THE PROBLEM: Would you repeat the entries below word for word and omit the pictures?

------------------------------------

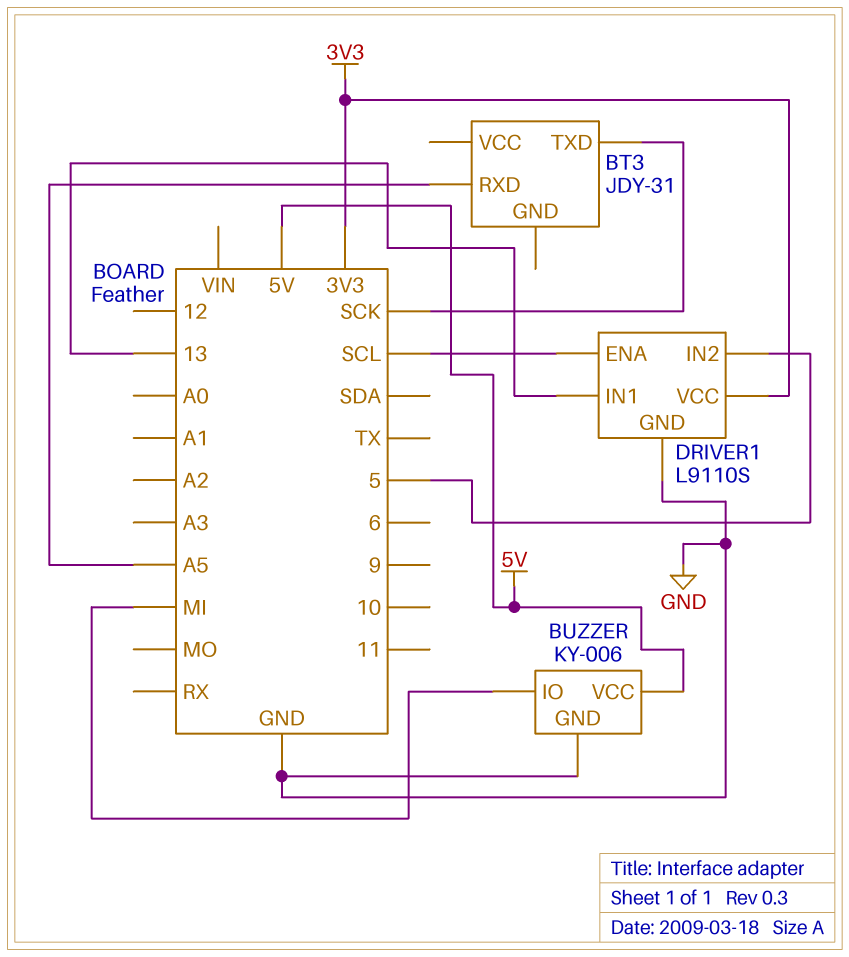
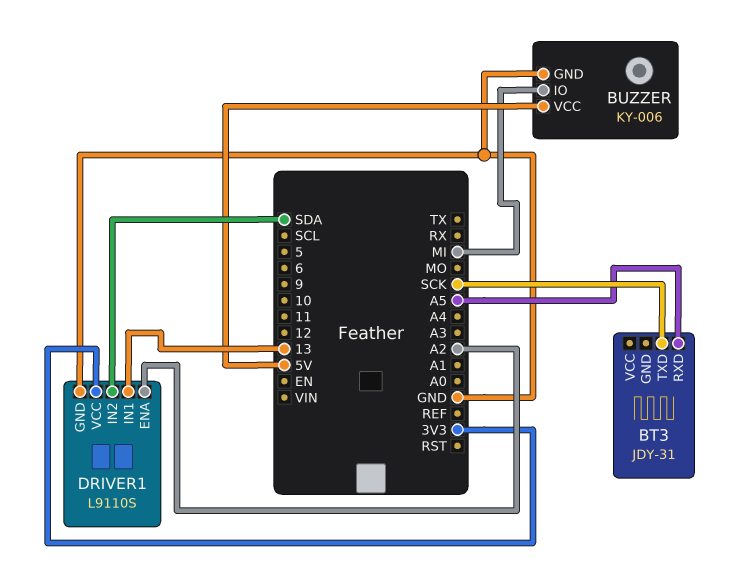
DRIVER1 pin ENA: SCL -> A2
DRIVER1 pin IN2: 5 -> SDA

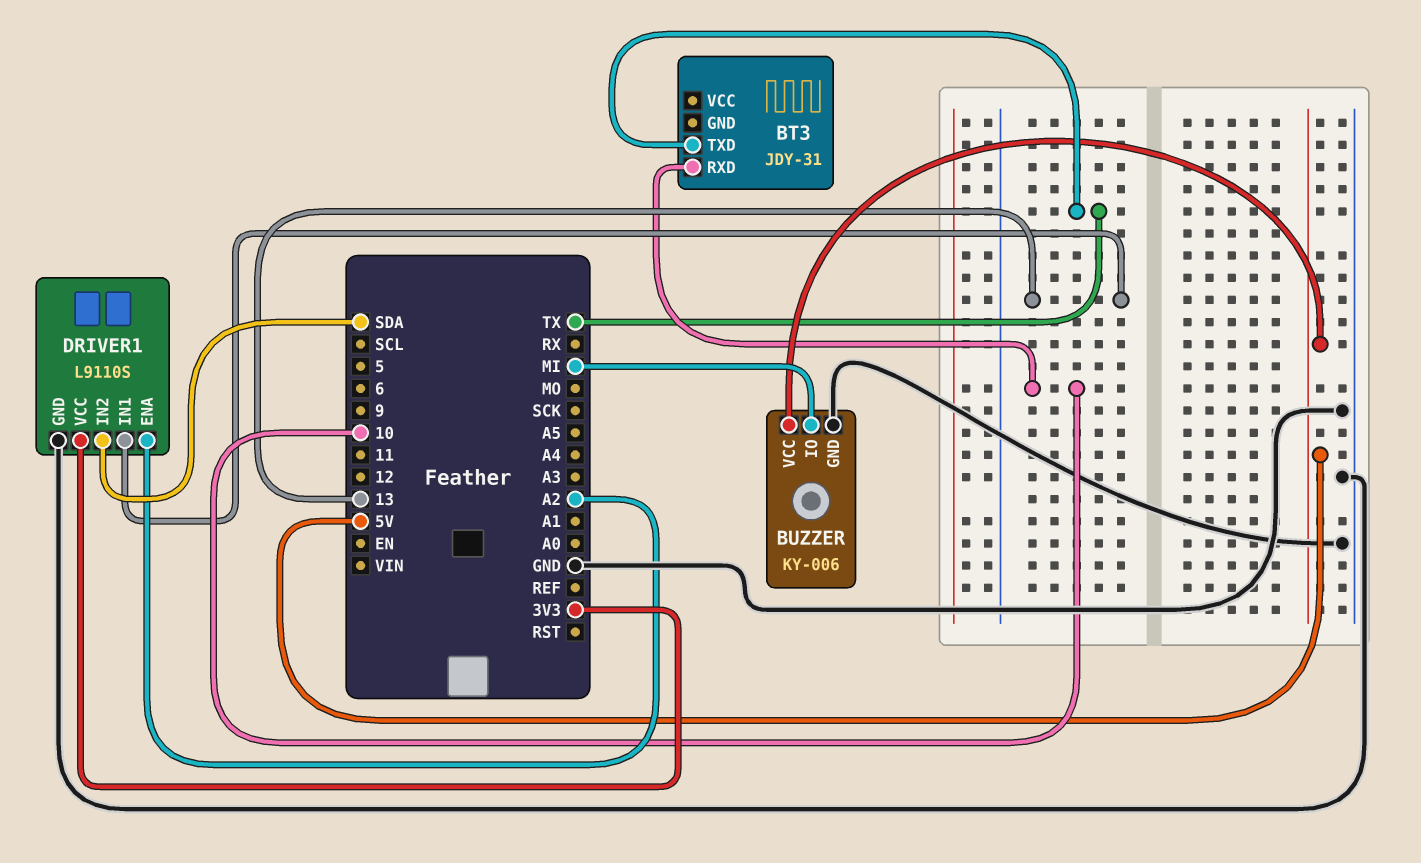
BT3 pin RXD: A5 -> 10
BT3 pin TXD: SCK -> TX

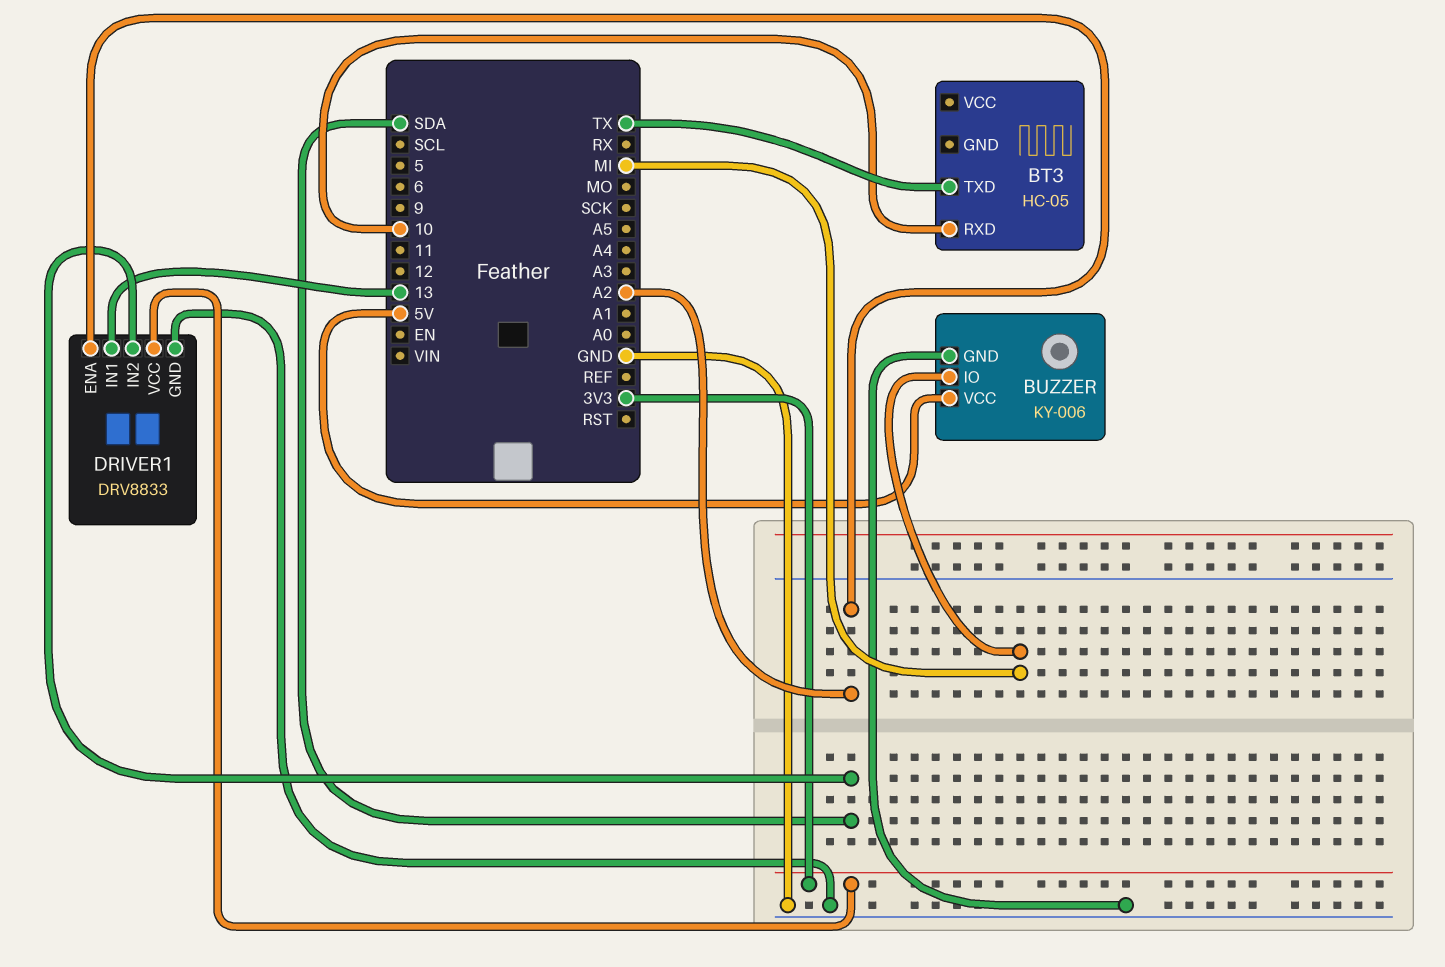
BT3: JDY-31 -> HC-05
DRIVER1: L9110S -> DRV8833

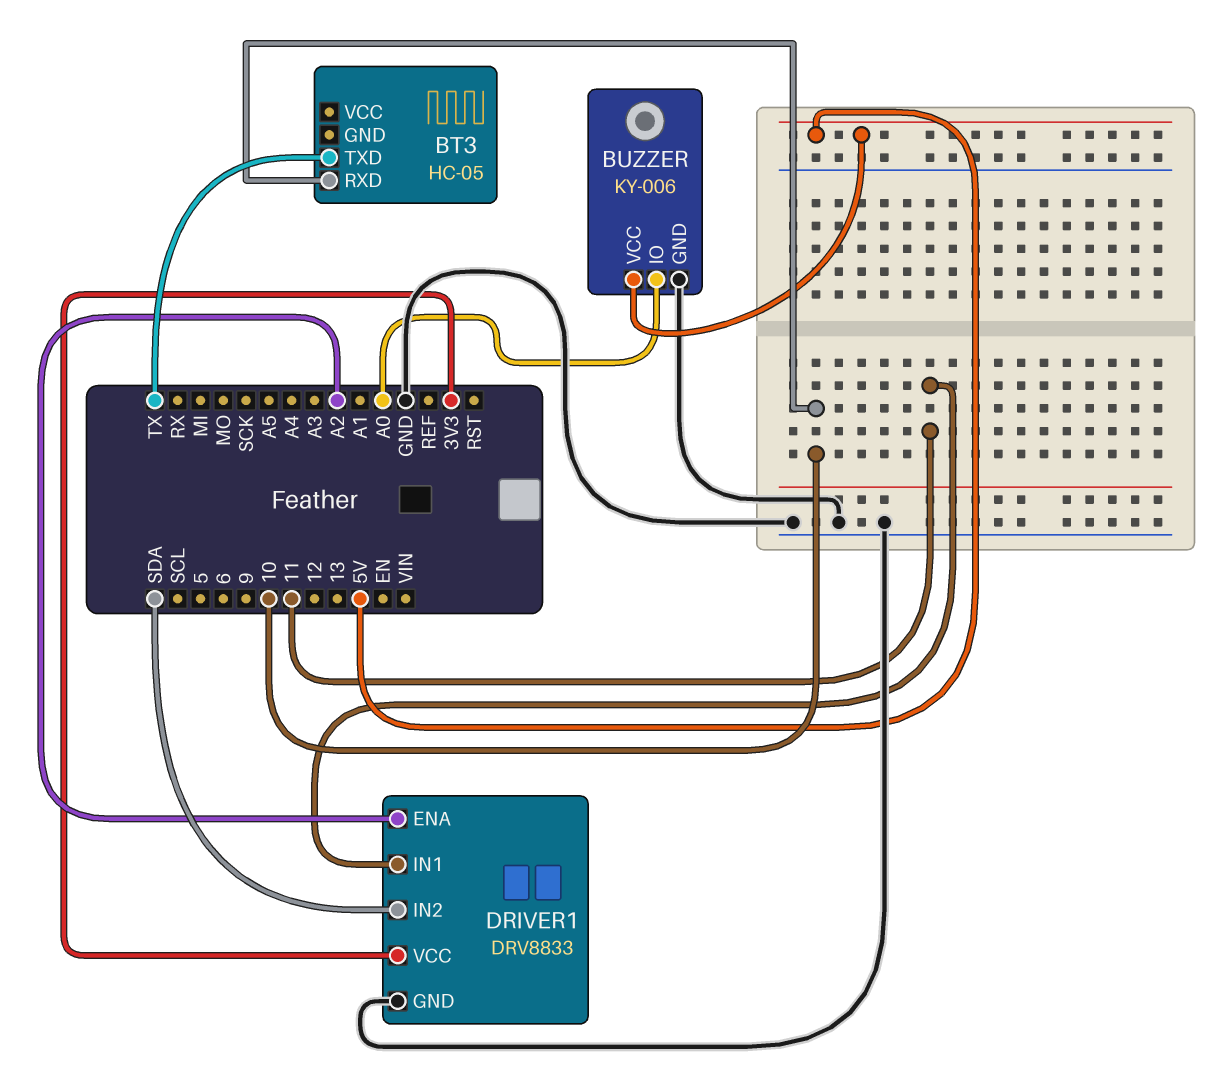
BUZZER pin IO: MI -> A0
DRIVER1 pin IN1: 13 -> 11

------------------------------------

SOLUTION:
DRIVER1 pin ENA: SCL -> A2
DRIVER1 pin IN2: 5 -> SDA

BT3 pin RXD: A5 -> 10
BT3 pin TXD: SCK -> TX

BT3: JDY-31 -> HC-05
DRIVER1: L9110S -> DRV8833

BUZZER pin IO: MI -> A0
DRIVER1 pin IN1: 13 -> 11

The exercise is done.